╭──
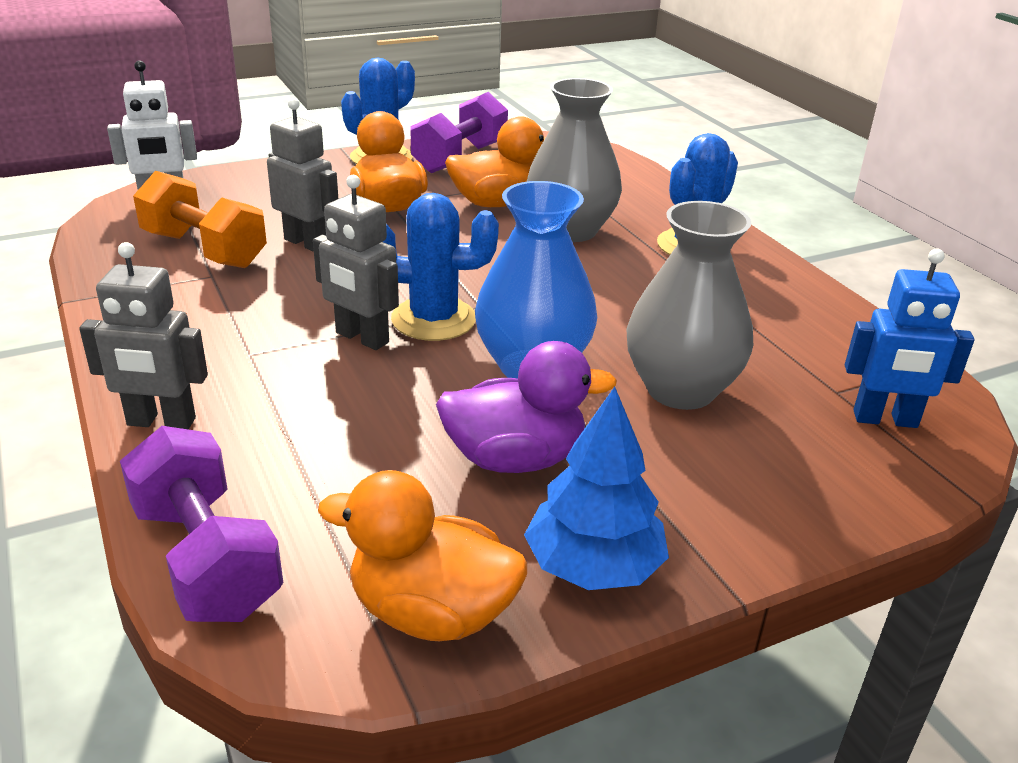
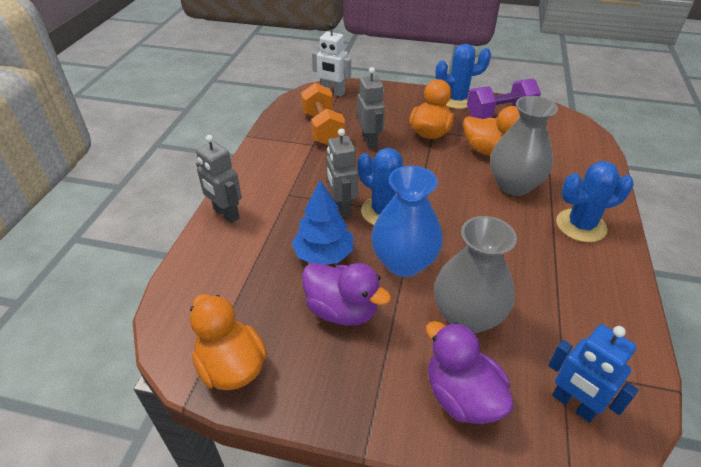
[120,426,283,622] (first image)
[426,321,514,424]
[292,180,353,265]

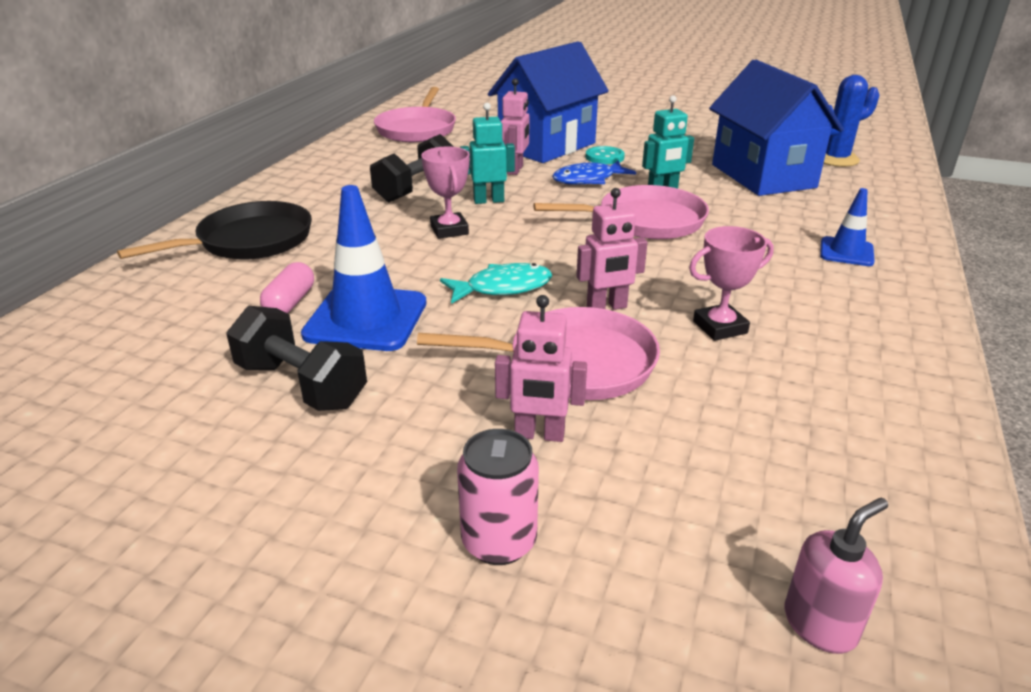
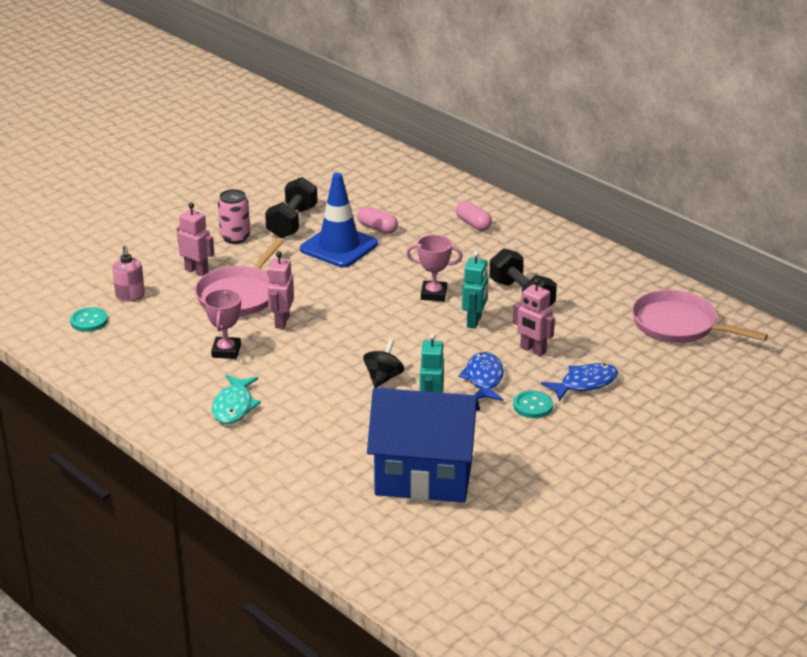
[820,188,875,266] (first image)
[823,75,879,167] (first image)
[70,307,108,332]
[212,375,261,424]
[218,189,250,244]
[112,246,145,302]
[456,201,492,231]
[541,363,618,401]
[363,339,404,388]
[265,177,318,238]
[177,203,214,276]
╰──
Goal of the exercise:
Locate the word "first" in the data above. Copy every line carrying it.

Answer section:
[120,426,283,622] (first image)
[820,188,875,266] (first image)
[823,75,879,167] (first image)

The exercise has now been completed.